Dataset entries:
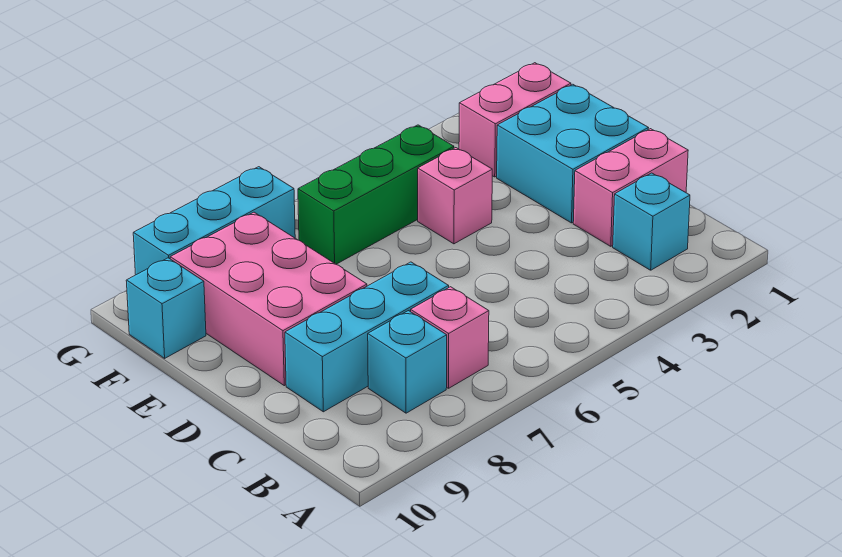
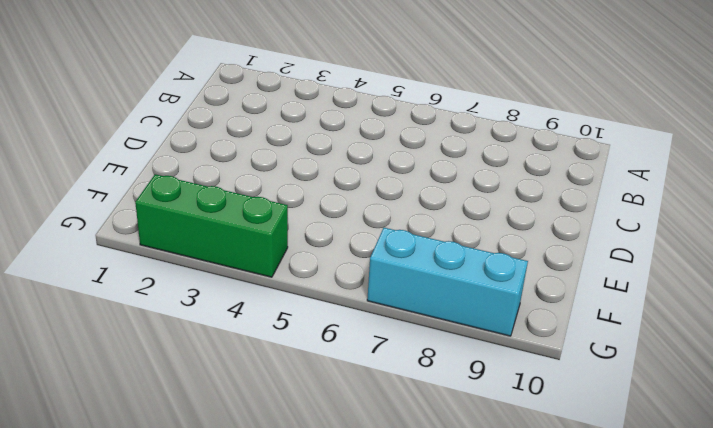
green 1x3 brick [135,174,288,277] -> green 1x3 brick moved to [298,125,454,264]
none -> cyan 1x1 brick [613,173,690,270]
none -> pink 1x1 brick [411,287,489,388]
none -> cyan 1x1 brick [368,311,447,413]

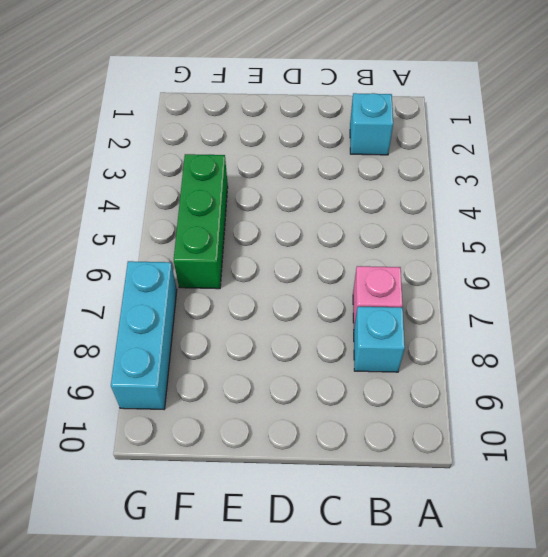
none -> pink 1x2 brick [573,129,688,246]
none -> cyan 1x3 brick [285,262,449,412]
none -> cyan 2x2 brick [497,84,648,223]

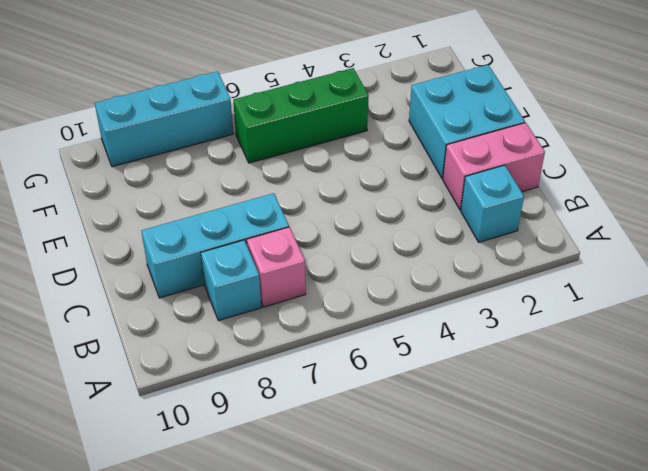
none -> pink 2x3 brick [170,212,367,386]
none -> pink 1x1 brick [418,148,492,244]
none -> pink 1x2 brick [459,63,571,177]

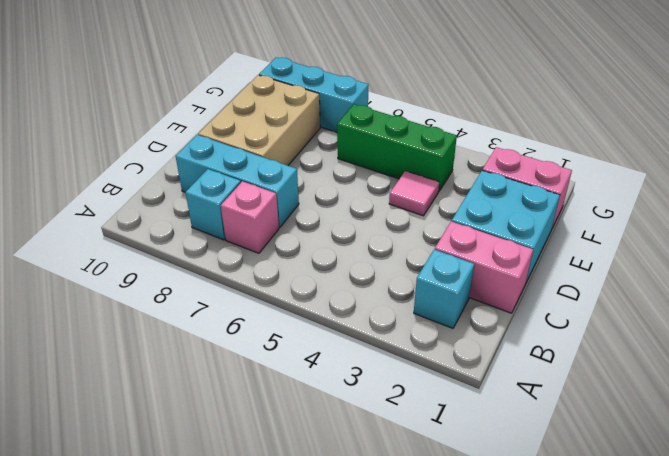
tan 2x3 brick [198,75,320,166] -> pink 2x3 brick [170,212,367,386]
pink 1x1 tile [389,171,439,216] -> pink 1x1 brick [418,148,492,244]
none -> cyan 1x1 brick [126,258,206,358]

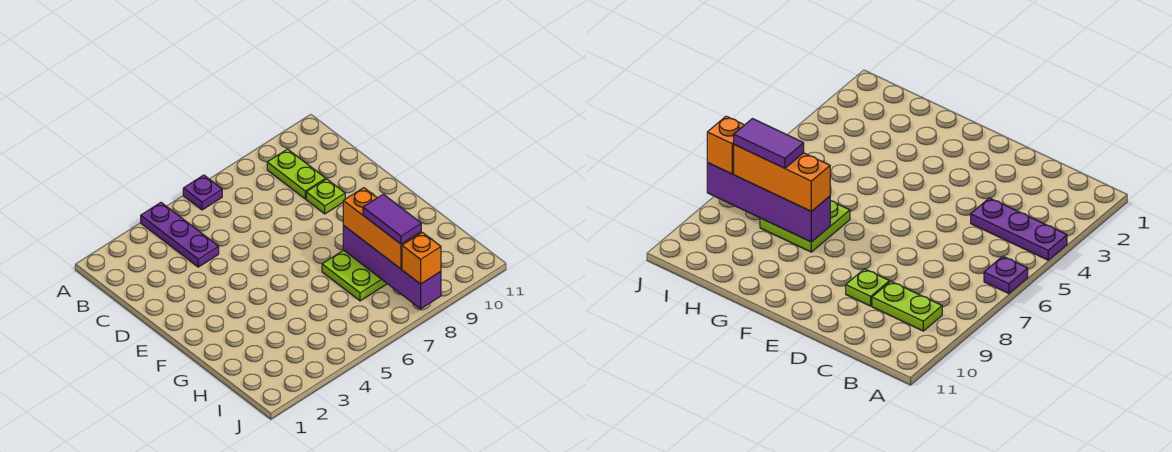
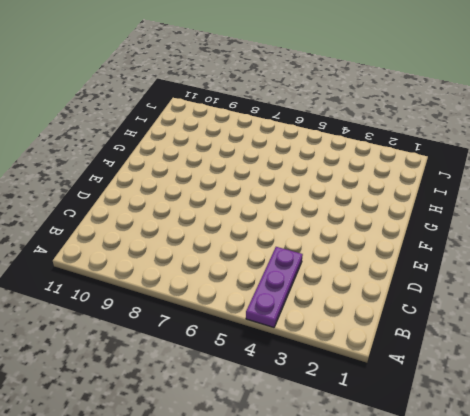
none -> purple 1x1 plate [183,175,222,210]
none -> lime 1x2 plate [267,149,326,199]

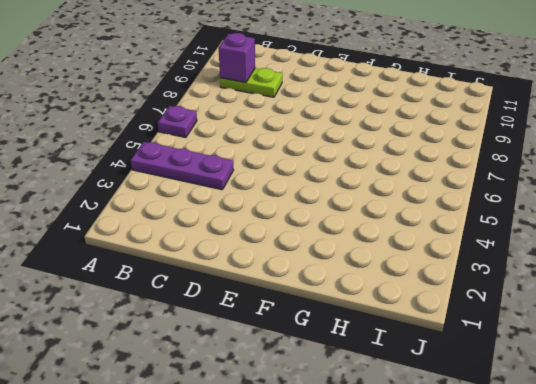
purple 1x1 brick [219,33,255,82] -> none
none -> lime 1x1 plate [306,179,345,214]
none -> lime 2x2 plate [322,250,387,301]

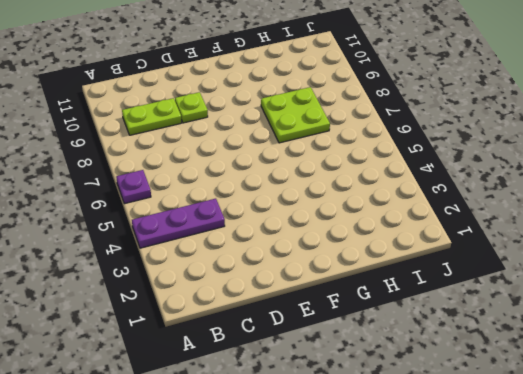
none -> purple 1x4 brick [343,225,441,309]
none -> orange 1x3 brick [343,188,421,269]

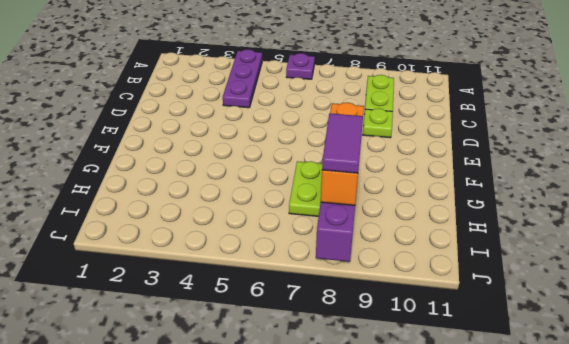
none -> orange 1x1 brick [402,232,441,284]

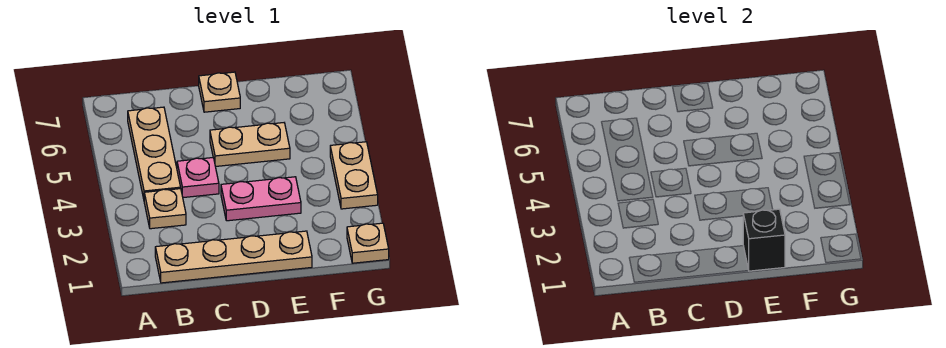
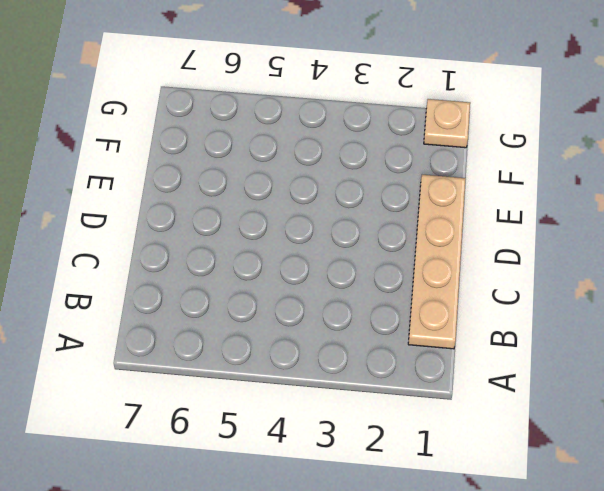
none -> tan 1x1 plate [144,189,186,229]
none -> tan 1x3 plate [128,107,181,199]

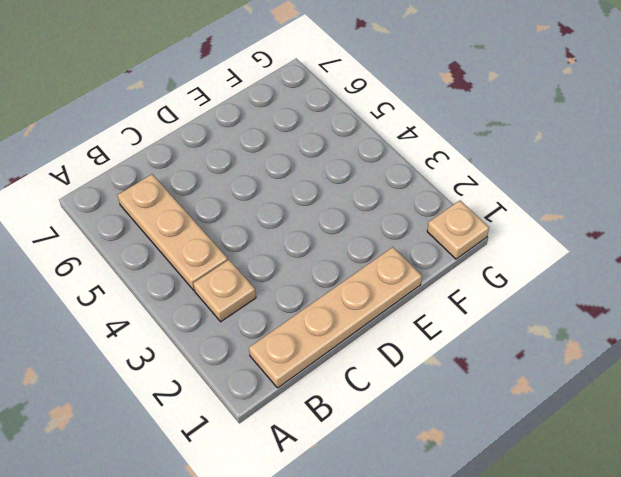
none -> pink 1x1 plate [177,158,219,198]
none -> pink 1x2 plate [221,177,301,221]

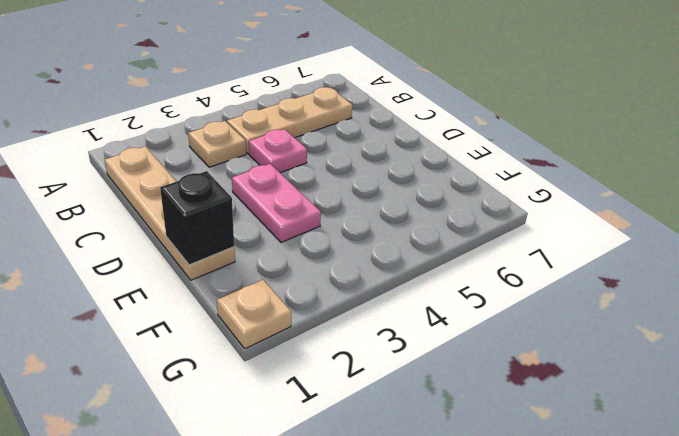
none -> tan 1x2 plate [210,123,290,167]
none -> tan 1x1 plate [199,72,240,112]

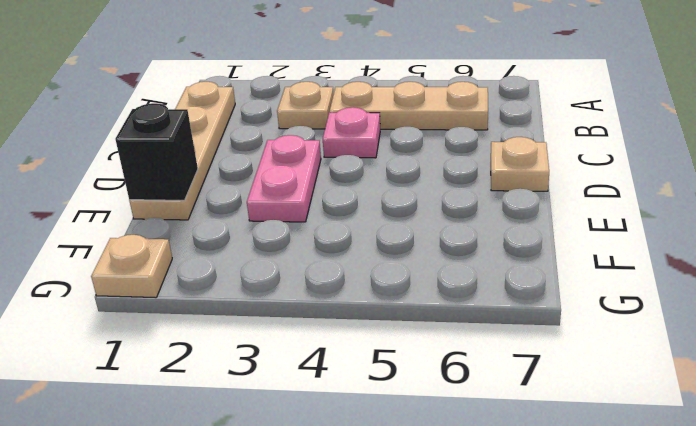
none -> tan 1x2 plate [210,123,290,167]
none -> tan 1x2 plate [330,142,378,209]

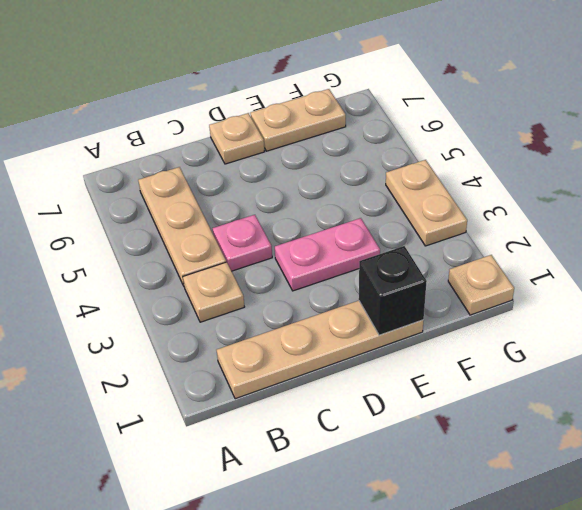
tan 1x2 plate [250,89,346,151] -> tan 1x2 plate moved to [210,123,290,167]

* _Exercise aim_
Here the records must be restated exactly, minus any images.

* _Solution_
green 1x3 brick [135,174,288,277] -> green 1x3 brick moved to [298,125,454,264]
none -> cyan 1x1 brick [613,173,690,270]
none -> pink 1x1 brick [411,287,489,388]
none -> cyan 1x1 brick [368,311,447,413]

none -> pink 1x2 brick [573,129,688,246]
none -> cyan 1x3 brick [285,262,449,412]
none -> cyan 2x2 brick [497,84,648,223]

none -> pink 2x3 brick [170,212,367,386]
none -> pink 1x1 brick [418,148,492,244]
none -> pink 1x2 brick [459,63,571,177]

tan 2x3 brick [198,75,320,166] -> pink 2x3 brick [170,212,367,386]
pink 1x1 tile [389,171,439,216] -> pink 1x1 brick [418,148,492,244]
none -> cyan 1x1 brick [126,258,206,358]

none -> purple 1x1 plate [183,175,222,210]
none -> lime 1x2 plate [267,149,326,199]

purple 1x1 brick [219,33,255,82] -> none
none -> lime 1x1 plate [306,179,345,214]
none -> lime 2x2 plate [322,250,387,301]

none -> purple 1x4 brick [343,225,441,309]
none -> orange 1x3 brick [343,188,421,269]

none -> orange 1x1 brick [402,232,441,284]

none -> tan 1x1 plate [144,189,186,229]
none -> tan 1x3 plate [128,107,181,199]

none -> pink 1x1 plate [177,158,219,198]
none -> pink 1x2 plate [221,177,301,221]

none -> tan 1x2 plate [210,123,290,167]
none -> tan 1x1 plate [199,72,240,112]

none -> tan 1x2 plate [210,123,290,167]
none -> tan 1x2 plate [330,142,378,209]

tan 1x2 plate [250,89,346,151] -> tan 1x2 plate moved to [210,123,290,167]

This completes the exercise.